__Work to be completed__
In the listing below, find the line with "grey house: 2 -> 1" and the line with "purple vase: 0 -> 3". Repeat those two lines and all lines between them exactly.

┏━━

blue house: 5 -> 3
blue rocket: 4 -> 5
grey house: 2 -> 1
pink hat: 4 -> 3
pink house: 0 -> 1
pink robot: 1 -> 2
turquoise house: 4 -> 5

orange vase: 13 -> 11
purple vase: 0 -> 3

┗━━
┏━━

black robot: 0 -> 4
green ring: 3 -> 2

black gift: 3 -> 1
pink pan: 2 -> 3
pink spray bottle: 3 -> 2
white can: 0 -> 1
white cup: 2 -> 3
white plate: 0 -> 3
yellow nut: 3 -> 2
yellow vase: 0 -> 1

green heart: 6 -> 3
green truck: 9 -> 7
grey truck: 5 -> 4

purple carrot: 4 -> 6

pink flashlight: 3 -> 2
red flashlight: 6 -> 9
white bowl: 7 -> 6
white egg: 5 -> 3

┗━━

__Response to the exercise__
grey house: 2 -> 1
pink hat: 4 -> 3
pink house: 0 -> 1
pink robot: 1 -> 2
turquoise house: 4 -> 5

orange vase: 13 -> 11
purple vase: 0 -> 3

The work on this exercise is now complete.